EXERCISE DETAILS: In the data below, find every line with the word "Receipts" and copy it.

Stored data:
◆ ◆ ◆ ◆ ◆
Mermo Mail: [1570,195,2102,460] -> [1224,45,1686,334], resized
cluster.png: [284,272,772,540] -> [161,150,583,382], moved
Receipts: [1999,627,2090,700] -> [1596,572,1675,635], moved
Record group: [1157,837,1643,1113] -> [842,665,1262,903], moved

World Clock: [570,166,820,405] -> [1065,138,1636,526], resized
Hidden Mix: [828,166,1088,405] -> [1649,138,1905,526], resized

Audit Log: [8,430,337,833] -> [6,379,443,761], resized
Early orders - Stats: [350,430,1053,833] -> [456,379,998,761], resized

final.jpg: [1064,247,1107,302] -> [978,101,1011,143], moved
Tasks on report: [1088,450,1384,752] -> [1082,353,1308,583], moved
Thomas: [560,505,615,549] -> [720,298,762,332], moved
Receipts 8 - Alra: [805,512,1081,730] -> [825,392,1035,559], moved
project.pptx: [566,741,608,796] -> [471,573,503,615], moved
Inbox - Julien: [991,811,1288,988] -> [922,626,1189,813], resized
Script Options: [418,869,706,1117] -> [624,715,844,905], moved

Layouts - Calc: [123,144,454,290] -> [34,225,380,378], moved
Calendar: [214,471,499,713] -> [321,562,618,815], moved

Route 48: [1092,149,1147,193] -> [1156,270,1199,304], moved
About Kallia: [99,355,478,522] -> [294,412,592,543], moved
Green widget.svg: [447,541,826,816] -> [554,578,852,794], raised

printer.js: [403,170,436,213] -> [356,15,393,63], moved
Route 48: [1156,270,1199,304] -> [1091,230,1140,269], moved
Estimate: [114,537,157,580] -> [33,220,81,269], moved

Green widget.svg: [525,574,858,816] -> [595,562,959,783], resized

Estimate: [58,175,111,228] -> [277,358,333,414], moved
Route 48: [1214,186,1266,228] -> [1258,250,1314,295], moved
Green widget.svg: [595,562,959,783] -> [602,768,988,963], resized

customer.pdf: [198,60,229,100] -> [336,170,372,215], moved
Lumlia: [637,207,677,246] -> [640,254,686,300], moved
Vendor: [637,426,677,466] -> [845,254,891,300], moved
◆ ◆ ◆ ◆ ◆
EXERCISE RESPONSE:
Receipts: [1999,627,2090,700] -> [1596,572,1675,635], moved
Receipts 8 - Alra: [805,512,1081,730] -> [825,392,1035,559], moved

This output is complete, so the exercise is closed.